■ WHAT YOU WILL DO
After locating the line with "(375, 453) = (188, 413): none -> green pencil", reproduce it and all following lines of the listing below exactly, stopping only at the final line.

■ PROVIDED INFORMATION
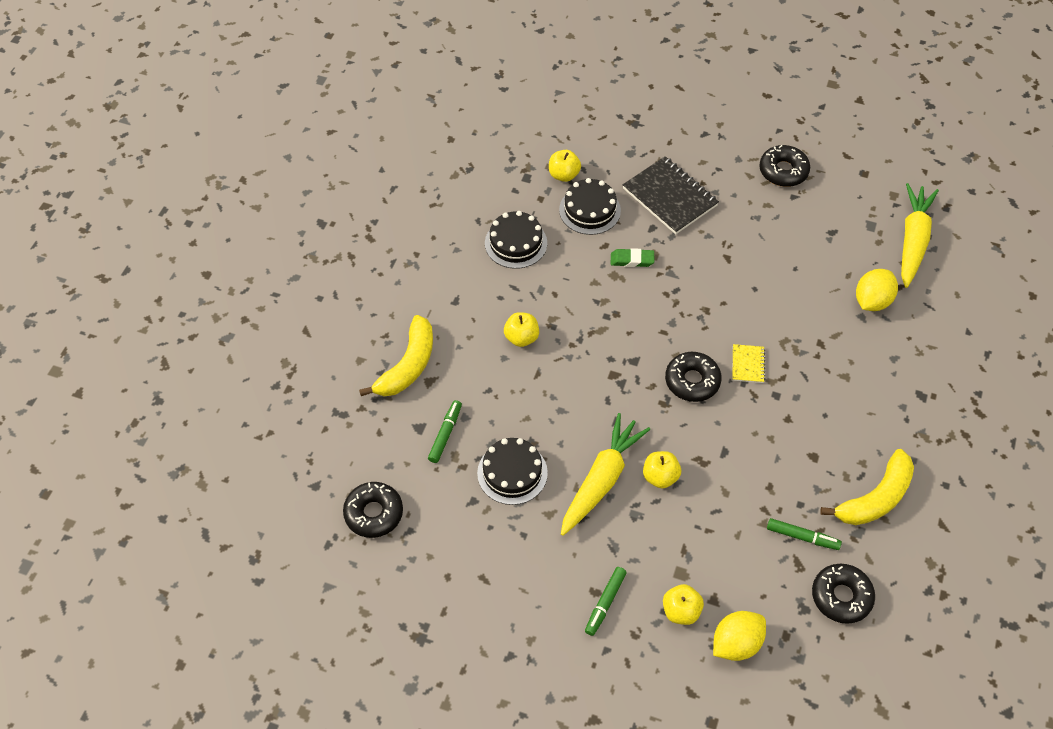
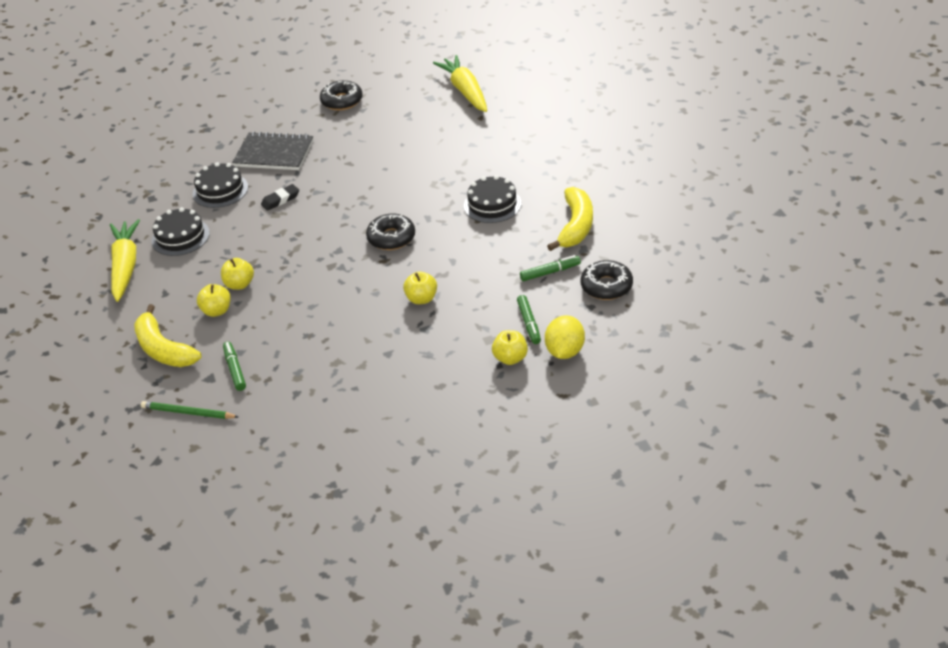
camera: 35 degrees left, 15 degrees down
(374, 513) = (223, 447): black donut -> none
(375, 453) = (188, 413): none -> green pencil
(408, 366) = (163, 349): yellow banana -> yellow banana turned 150 degrees clockwise
(512, 473) = (310, 360): black cake -> black cake (492, 204)
(564, 175) = (180, 182): yellow apple -> yellow apple (217, 311)
(601, 480) = (381, 325): yellow carrot -> yellow carrot (125, 266)
(605, 603) = (453, 387): green marker -> green marker (529, 323)
(632, 260) = (280, 200): green eraser -> black eraser
(748, 364) = (421, 208): yellow notebook -> none
(872, 301) = (470, 133): yellow lemon -> none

■ EXERCISE RESULT
(375, 453) = (188, 413): none -> green pencil
(408, 366) = (163, 349): yellow banana -> yellow banana turned 150 degrees clockwise
(512, 473) = (310, 360): black cake -> black cake (492, 204)
(564, 175) = (180, 182): yellow apple -> yellow apple (217, 311)
(601, 480) = (381, 325): yellow carrot -> yellow carrot (125, 266)
(605, 603) = (453, 387): green marker -> green marker (529, 323)
(632, 260) = (280, 200): green eraser -> black eraser
(748, 364) = (421, 208): yellow notebook -> none
(872, 301) = (470, 133): yellow lemon -> none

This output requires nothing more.